> **WORK REQUIRED**:
Lines from the top of the entries through the line that has "Someone repainted the scarlet" must be duplicated exactly, and no others.

> **DATA EXCERPTS**:
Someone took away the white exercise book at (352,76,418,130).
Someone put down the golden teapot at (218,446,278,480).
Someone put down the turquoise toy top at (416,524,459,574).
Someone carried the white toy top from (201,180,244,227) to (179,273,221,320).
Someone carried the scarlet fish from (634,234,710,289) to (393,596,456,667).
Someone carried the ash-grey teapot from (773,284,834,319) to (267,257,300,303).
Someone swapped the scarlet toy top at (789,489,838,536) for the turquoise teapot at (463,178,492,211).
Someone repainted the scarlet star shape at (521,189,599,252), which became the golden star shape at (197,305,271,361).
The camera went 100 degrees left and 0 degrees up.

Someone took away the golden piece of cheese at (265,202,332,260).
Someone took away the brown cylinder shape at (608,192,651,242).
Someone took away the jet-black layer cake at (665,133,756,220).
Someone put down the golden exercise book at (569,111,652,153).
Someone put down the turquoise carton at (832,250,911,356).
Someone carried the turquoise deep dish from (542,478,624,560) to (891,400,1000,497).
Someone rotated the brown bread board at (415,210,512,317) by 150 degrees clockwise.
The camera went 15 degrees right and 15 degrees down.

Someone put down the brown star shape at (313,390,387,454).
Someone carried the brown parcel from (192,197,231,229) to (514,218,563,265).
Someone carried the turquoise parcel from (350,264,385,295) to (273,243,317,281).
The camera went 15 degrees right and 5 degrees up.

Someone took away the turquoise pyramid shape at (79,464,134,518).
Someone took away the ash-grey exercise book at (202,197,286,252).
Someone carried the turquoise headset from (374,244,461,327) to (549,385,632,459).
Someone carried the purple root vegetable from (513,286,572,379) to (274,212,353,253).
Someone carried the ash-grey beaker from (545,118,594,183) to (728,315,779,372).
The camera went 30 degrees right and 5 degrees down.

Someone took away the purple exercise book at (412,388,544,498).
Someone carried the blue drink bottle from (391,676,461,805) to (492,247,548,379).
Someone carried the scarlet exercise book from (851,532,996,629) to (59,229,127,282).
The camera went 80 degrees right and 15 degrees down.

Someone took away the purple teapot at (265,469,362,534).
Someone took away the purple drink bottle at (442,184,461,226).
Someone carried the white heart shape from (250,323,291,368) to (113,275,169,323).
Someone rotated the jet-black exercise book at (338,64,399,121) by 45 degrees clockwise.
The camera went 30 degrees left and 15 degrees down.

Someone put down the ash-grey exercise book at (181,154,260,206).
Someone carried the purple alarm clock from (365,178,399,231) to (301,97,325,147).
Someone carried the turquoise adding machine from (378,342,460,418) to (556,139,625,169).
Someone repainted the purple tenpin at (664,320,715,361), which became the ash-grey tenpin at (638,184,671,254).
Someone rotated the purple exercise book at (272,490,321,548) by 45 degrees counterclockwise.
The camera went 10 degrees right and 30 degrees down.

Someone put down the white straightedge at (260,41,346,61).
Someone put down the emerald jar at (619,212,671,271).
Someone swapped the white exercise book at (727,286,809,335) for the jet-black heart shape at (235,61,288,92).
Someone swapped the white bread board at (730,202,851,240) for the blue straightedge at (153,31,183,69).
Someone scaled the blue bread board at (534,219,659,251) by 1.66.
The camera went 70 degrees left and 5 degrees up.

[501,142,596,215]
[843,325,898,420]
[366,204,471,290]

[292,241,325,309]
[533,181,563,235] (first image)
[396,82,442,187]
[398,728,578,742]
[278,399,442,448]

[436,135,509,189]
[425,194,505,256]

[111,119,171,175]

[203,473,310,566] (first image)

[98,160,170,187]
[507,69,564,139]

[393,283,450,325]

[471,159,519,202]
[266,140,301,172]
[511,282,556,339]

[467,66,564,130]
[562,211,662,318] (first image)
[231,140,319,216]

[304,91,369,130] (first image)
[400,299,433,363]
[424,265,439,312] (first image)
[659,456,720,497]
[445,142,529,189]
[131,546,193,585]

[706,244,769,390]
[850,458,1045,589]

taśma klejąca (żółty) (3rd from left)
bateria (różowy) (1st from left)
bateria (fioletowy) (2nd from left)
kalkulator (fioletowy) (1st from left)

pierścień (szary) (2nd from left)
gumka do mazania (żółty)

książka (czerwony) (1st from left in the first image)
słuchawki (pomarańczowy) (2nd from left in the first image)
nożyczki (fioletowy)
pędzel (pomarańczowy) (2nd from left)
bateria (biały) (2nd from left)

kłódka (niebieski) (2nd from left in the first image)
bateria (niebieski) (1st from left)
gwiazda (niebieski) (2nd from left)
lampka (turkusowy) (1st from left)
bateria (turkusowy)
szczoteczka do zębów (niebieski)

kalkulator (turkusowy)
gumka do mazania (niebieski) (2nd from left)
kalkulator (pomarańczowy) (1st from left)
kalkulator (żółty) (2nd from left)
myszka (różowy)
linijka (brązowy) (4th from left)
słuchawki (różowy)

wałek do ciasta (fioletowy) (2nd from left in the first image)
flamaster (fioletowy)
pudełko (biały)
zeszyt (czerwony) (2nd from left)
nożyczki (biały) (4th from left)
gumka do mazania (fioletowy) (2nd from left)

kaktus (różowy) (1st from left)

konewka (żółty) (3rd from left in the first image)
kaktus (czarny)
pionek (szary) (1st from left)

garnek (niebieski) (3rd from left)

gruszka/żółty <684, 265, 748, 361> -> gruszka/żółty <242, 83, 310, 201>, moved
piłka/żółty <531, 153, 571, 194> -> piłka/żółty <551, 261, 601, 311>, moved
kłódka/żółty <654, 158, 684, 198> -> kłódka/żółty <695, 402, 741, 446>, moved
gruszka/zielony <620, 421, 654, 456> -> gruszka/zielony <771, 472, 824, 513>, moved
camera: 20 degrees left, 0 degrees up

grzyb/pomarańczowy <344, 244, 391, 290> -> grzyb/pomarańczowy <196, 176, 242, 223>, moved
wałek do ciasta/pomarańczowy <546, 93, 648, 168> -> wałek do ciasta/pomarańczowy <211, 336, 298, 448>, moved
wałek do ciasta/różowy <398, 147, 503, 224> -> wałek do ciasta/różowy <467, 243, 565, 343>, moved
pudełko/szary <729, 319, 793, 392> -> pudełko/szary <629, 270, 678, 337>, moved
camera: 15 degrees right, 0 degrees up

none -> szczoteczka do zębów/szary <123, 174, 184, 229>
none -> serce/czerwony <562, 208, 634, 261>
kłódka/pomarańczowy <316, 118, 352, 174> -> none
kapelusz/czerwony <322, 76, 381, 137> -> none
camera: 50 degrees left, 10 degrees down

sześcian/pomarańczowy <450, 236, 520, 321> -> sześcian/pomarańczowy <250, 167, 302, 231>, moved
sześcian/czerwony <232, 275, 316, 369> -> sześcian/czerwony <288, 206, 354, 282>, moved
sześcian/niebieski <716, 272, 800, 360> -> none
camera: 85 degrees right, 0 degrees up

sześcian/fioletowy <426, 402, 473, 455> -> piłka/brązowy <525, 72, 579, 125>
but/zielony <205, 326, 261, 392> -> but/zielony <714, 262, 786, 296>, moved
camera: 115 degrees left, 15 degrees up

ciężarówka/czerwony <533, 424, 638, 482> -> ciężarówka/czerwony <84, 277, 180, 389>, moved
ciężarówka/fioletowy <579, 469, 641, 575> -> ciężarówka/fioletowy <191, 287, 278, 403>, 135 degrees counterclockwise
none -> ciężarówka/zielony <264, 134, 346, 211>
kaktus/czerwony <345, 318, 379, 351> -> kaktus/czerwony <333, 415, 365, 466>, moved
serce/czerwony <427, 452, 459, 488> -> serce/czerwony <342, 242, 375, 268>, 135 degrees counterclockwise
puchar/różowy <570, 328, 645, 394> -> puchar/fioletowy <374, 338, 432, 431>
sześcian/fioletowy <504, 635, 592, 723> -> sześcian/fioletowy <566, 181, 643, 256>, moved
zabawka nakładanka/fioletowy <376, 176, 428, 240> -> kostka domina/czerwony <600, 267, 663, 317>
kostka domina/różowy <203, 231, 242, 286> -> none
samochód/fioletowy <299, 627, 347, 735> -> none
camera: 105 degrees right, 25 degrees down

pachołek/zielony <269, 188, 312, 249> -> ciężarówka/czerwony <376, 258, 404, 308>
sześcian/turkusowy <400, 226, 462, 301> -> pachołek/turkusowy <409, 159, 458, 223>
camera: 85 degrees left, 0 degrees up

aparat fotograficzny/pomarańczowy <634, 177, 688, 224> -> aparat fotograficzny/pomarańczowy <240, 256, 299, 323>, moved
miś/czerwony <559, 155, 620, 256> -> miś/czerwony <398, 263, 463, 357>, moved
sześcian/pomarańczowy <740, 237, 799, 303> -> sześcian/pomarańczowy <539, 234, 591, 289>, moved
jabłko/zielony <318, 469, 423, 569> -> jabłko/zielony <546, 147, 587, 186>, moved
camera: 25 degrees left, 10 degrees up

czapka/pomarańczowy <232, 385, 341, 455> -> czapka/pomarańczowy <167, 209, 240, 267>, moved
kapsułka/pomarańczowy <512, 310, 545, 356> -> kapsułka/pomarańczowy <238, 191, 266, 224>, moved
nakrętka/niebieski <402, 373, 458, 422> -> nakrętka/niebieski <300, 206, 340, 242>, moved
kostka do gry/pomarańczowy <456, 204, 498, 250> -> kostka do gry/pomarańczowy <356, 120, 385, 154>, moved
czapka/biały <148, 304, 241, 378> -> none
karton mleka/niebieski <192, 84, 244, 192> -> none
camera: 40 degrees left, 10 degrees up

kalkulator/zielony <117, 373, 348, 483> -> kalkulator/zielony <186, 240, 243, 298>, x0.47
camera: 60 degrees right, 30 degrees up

> **WRITTEN RESPONSE**:
Someone took away the white exercise book at (352,76,418,130).
Someone put down the golden teapot at (218,446,278,480).
Someone put down the turquoise toy top at (416,524,459,574).
Someone carried the white toy top from (201,180,244,227) to (179,273,221,320).
Someone carried the scarlet fish from (634,234,710,289) to (393,596,456,667).
Someone carried the ash-grey teapot from (773,284,834,319) to (267,257,300,303).
Someone swapped the scarlet toy top at (789,489,838,536) for the turquoise teapot at (463,178,492,211).
Someone repainted the scarlet star shape at (521,189,599,252), which became the golden star shape at (197,305,271,361).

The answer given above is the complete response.